### Required action
Quote each line exactly, from the line that contains "none -> red cone H8 level 2" down to the last line of the listing, and no other lines.
------ Raw data ------
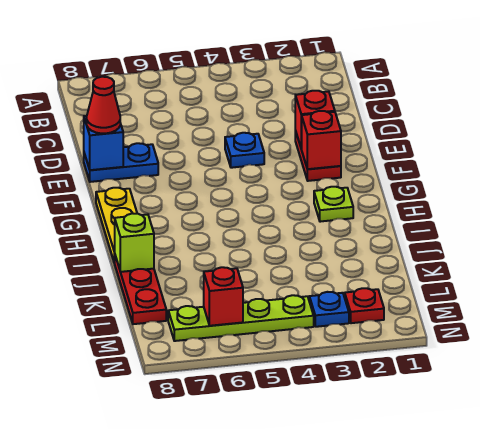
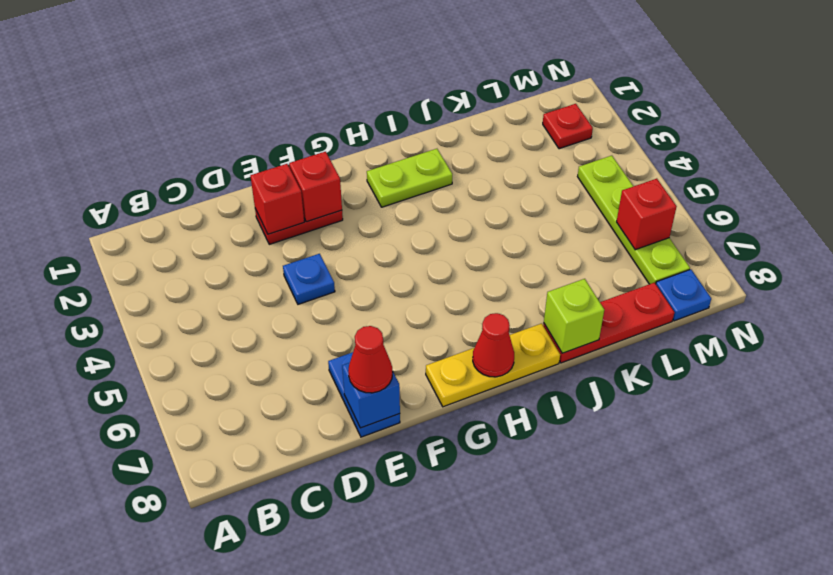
lime plate H2 level 1 -> lime plate H2:I2 level 1
none -> red cone H8 level 2
blue plate M3 level 1 -> blue plate M8 level 1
------
### Task output
none -> red cone H8 level 2
blue plate M3 level 1 -> blue plate M8 level 1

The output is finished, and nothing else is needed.